◆ **Information shown**
===

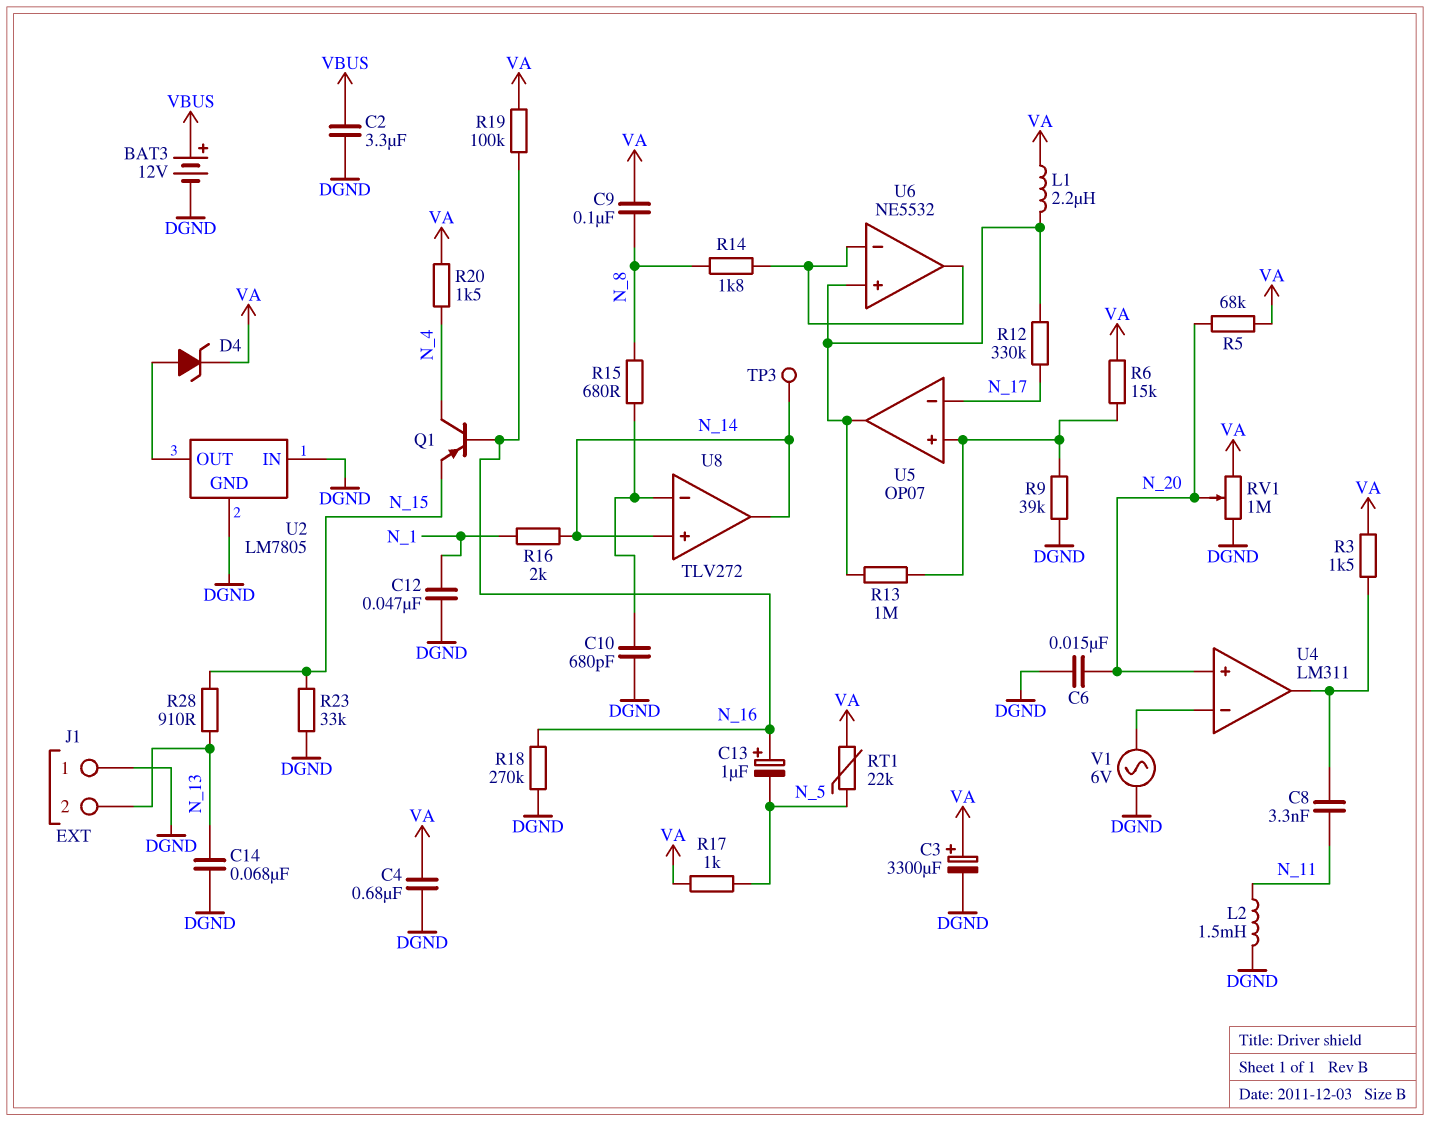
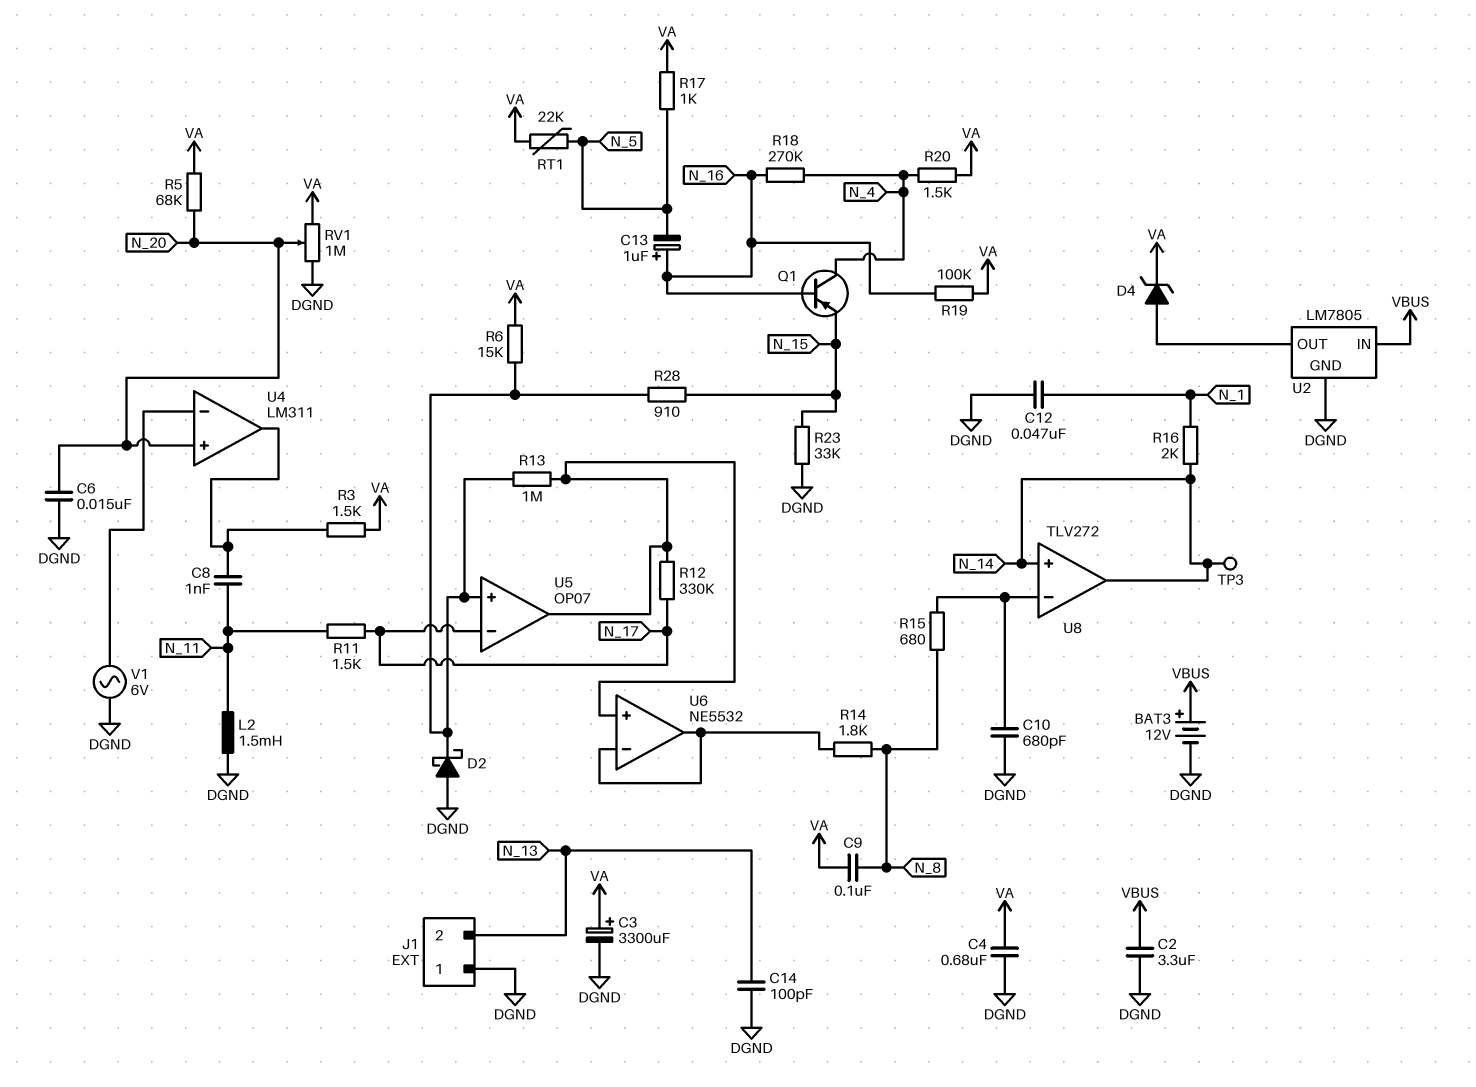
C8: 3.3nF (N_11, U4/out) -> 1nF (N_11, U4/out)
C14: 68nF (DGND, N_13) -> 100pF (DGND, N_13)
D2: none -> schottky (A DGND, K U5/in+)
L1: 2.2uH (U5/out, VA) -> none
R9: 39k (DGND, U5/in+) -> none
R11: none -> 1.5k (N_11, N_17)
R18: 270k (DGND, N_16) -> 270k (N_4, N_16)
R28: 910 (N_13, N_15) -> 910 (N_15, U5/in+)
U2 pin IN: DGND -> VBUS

===

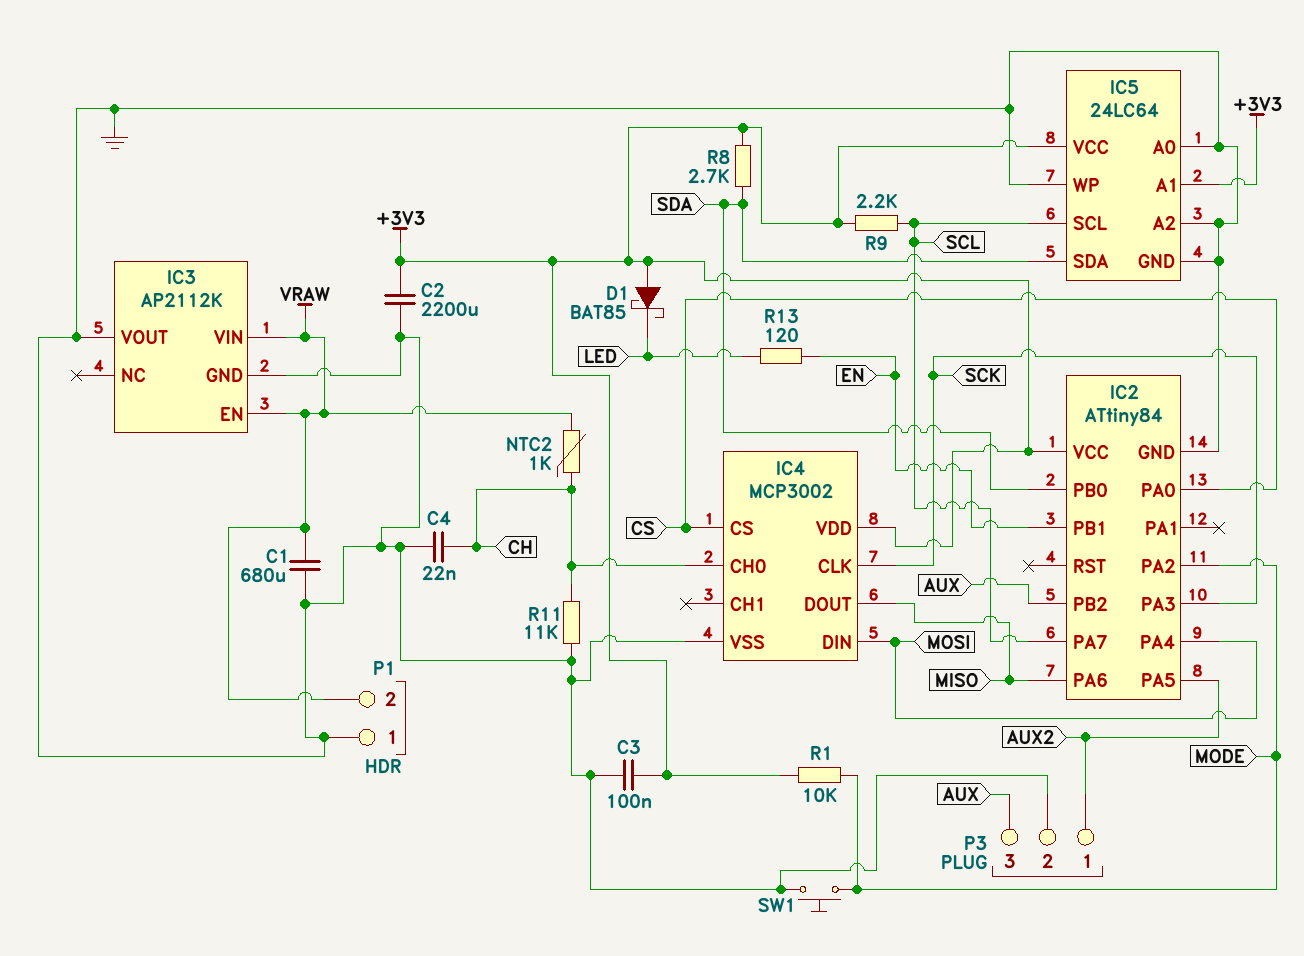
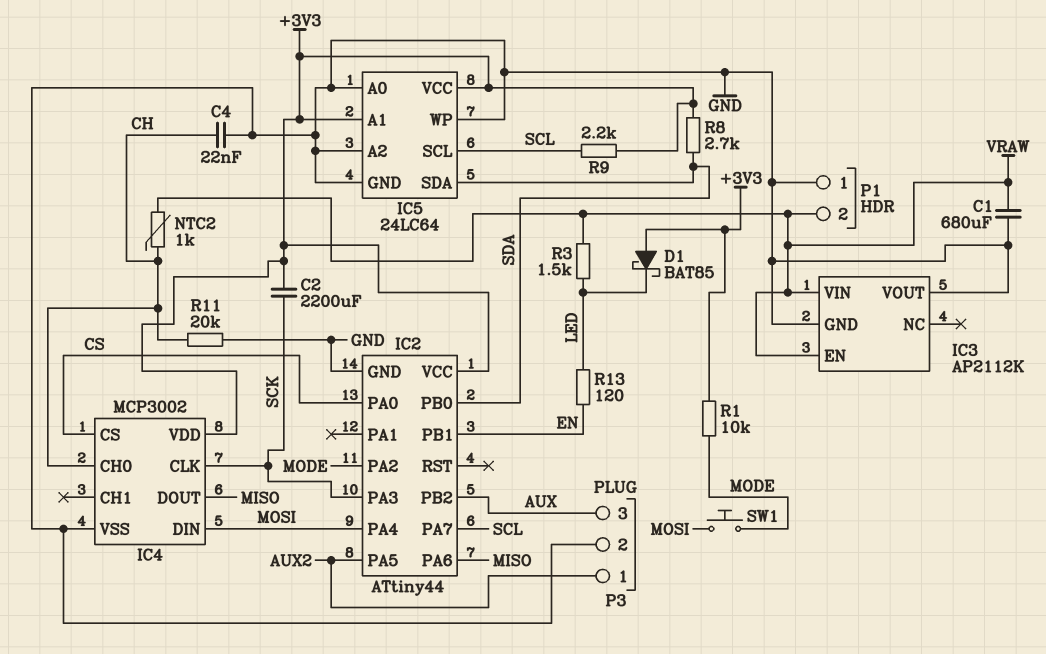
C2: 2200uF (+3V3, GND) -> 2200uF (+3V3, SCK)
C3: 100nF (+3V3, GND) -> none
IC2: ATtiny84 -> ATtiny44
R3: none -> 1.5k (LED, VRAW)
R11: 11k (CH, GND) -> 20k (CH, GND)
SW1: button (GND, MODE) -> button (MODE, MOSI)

===

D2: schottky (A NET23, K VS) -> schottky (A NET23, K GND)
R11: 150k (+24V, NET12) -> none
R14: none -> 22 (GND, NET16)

===

◆ **What the exercise asks**
Only the lines above from the one with "C8: 3.3nF (N_11, U4/out)" up to and including the one with "U2 pin IN: DGND -> VBUS" should be repeated, exactly as written.

◆ **Output of the task**
C8: 3.3nF (N_11, U4/out) -> 1nF (N_11, U4/out)
C14: 68nF (DGND, N_13) -> 100pF (DGND, N_13)
D2: none -> schottky (A DGND, K U5/in+)
L1: 2.2uH (U5/out, VA) -> none
R9: 39k (DGND, U5/in+) -> none
R11: none -> 1.5k (N_11, N_17)
R18: 270k (DGND, N_16) -> 270k (N_4, N_16)
R28: 910 (N_13, N_15) -> 910 (N_15, U5/in+)
U2 pin IN: DGND -> VBUS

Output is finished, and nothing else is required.